◆ Task directions
Please state how many lines of the material below contain the word "them", with case counting, and give only that number.

◆ Material supplied
________________

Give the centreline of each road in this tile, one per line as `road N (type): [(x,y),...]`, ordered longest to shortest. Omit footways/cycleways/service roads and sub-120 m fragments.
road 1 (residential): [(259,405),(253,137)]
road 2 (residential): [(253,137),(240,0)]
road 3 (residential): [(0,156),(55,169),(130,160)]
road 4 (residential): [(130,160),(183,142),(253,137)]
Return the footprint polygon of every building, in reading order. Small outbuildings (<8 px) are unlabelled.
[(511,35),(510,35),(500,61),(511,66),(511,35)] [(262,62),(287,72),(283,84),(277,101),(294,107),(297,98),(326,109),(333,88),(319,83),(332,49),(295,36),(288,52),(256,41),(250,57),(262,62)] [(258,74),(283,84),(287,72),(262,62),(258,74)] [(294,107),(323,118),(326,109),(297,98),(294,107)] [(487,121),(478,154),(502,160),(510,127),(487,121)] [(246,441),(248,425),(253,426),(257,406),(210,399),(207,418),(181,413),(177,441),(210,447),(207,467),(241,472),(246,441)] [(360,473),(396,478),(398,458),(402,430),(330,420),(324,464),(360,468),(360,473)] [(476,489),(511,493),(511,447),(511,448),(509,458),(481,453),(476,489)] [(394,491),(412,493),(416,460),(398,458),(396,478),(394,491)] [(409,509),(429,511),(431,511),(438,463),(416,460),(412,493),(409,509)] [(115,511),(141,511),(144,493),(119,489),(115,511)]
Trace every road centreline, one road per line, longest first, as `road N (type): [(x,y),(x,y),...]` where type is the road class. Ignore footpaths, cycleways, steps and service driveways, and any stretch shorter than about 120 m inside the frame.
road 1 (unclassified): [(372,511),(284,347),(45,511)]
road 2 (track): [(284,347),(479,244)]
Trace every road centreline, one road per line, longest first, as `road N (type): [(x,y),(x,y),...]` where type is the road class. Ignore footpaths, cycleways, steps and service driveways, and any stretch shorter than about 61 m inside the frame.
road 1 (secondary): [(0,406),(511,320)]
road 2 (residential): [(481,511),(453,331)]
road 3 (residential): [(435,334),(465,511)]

________________

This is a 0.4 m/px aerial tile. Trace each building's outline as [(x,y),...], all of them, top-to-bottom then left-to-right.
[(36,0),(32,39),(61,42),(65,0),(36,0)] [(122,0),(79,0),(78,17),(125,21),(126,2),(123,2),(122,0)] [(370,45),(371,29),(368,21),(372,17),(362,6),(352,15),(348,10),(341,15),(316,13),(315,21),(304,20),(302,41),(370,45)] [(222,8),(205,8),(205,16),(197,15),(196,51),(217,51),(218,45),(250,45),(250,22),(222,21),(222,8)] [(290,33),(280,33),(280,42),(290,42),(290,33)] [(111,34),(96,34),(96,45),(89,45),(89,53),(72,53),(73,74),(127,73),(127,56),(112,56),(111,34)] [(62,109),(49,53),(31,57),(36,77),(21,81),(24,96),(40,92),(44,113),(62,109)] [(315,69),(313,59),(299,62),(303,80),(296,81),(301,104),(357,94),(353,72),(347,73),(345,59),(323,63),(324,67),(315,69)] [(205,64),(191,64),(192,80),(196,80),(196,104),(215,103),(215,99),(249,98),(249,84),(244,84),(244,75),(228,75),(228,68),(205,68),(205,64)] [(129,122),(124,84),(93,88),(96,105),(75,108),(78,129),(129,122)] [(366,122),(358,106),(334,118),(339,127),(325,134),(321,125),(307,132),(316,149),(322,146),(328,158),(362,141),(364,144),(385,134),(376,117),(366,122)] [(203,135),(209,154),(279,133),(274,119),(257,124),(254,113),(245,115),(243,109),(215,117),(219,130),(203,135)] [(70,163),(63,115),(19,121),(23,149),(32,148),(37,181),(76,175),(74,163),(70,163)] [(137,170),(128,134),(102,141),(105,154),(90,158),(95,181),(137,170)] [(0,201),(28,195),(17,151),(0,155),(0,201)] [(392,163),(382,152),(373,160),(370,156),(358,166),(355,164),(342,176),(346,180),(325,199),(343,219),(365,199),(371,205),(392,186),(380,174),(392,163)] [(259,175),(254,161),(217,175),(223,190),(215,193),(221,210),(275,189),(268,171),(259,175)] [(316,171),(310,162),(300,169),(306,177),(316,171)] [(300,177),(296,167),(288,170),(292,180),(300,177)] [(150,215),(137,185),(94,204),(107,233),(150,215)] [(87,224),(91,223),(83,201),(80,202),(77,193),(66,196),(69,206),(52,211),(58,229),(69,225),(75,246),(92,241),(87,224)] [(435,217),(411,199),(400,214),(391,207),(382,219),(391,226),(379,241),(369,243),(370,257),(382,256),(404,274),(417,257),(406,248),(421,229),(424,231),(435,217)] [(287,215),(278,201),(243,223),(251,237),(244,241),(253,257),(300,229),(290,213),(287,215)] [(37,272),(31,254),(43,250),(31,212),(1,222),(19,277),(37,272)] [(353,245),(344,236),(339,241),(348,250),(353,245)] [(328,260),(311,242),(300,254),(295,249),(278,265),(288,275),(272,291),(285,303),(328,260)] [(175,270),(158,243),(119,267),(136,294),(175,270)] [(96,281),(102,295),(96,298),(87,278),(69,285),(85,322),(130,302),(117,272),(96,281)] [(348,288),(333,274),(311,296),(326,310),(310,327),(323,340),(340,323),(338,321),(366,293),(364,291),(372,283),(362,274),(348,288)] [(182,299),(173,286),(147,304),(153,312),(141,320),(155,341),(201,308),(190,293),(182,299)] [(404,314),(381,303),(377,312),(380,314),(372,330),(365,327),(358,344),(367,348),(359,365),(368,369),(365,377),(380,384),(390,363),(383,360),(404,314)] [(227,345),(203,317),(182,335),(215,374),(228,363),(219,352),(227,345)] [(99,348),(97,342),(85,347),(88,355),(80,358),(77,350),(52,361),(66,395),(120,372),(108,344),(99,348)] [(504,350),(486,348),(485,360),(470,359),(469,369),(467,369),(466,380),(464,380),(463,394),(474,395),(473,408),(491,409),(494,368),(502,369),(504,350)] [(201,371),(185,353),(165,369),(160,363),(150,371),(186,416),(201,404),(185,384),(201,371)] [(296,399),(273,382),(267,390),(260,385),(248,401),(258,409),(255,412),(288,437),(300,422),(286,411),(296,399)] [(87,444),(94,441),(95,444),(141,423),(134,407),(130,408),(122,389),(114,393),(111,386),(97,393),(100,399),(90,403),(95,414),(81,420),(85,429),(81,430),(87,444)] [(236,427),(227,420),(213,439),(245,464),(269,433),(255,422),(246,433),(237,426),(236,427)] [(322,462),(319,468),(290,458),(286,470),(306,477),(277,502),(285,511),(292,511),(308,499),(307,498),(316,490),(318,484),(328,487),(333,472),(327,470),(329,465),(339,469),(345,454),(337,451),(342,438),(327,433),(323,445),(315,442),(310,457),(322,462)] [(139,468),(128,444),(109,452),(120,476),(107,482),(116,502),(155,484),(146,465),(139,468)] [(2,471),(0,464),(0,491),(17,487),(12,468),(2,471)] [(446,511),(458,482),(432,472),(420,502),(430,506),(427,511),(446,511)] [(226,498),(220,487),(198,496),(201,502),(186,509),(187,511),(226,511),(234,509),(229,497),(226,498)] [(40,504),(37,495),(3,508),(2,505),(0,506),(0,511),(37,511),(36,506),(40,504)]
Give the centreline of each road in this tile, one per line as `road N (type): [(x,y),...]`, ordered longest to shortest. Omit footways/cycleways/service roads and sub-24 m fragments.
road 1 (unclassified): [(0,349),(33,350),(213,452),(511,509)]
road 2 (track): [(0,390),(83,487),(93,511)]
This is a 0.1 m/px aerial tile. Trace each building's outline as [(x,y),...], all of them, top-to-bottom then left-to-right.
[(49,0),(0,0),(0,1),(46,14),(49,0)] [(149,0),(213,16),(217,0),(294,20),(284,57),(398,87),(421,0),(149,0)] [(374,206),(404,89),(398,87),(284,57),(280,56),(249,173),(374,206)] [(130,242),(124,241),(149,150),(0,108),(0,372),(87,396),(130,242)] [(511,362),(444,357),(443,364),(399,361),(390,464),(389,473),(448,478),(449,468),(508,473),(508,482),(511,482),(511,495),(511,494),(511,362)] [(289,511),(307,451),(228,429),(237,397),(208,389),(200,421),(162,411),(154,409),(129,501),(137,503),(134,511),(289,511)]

________________

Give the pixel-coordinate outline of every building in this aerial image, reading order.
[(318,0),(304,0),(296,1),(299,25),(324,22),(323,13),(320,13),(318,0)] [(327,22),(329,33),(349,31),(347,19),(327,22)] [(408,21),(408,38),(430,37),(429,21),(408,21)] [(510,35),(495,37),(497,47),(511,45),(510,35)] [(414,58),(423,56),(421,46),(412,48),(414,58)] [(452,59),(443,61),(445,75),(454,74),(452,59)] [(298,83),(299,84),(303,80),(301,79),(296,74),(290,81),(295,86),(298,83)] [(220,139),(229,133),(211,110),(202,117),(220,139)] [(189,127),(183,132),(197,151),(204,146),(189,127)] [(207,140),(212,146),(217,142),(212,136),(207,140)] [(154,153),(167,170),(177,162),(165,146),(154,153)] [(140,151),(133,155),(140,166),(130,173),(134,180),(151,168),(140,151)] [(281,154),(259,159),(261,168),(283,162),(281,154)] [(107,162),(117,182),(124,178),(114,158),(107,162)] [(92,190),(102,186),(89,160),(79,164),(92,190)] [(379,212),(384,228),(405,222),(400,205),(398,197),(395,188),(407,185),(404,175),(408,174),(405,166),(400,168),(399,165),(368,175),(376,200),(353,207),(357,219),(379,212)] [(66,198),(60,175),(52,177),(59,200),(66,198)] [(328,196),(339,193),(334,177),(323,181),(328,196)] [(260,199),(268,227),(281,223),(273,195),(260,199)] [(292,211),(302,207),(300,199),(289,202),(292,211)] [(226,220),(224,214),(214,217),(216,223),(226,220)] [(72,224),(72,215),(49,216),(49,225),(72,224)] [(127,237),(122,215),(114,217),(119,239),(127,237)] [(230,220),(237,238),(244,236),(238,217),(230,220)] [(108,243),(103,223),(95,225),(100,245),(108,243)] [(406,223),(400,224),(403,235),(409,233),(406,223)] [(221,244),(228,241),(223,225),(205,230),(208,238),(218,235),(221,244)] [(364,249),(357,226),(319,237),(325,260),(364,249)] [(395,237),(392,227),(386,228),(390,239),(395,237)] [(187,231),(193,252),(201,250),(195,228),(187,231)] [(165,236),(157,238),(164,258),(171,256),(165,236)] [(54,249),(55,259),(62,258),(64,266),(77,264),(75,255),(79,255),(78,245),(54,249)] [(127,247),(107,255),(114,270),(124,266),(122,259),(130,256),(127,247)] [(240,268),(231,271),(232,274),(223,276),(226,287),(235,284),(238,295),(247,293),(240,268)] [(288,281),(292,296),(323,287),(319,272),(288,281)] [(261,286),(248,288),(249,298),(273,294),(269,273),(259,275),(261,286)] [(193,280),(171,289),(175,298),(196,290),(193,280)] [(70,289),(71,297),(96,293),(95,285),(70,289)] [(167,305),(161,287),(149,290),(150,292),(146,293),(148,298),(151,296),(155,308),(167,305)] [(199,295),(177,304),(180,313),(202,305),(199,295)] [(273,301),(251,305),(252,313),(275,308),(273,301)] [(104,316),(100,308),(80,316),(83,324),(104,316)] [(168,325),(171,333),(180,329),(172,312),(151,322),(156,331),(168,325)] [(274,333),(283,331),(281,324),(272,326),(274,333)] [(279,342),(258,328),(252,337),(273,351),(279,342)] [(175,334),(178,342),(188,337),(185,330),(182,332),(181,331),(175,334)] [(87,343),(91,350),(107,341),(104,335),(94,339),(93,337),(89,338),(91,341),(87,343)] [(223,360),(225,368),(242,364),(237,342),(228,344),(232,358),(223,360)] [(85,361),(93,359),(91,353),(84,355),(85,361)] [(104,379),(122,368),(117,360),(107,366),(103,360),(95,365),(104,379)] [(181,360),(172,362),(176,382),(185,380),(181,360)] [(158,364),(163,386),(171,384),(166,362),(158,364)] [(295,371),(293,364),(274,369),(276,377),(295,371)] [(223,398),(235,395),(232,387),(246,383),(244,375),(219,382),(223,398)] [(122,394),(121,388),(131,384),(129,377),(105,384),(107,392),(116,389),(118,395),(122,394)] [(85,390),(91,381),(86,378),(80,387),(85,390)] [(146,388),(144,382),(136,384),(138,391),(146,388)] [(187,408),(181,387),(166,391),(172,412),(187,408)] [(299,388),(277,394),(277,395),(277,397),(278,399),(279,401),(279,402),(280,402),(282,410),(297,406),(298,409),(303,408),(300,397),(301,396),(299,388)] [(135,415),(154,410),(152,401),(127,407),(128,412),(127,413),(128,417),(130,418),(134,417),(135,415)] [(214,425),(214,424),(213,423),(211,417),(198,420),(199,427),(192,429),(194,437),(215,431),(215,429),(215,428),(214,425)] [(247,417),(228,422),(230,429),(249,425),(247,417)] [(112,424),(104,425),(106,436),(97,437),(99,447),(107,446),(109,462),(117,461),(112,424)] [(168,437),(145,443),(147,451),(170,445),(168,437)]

________________

◆ Written response
2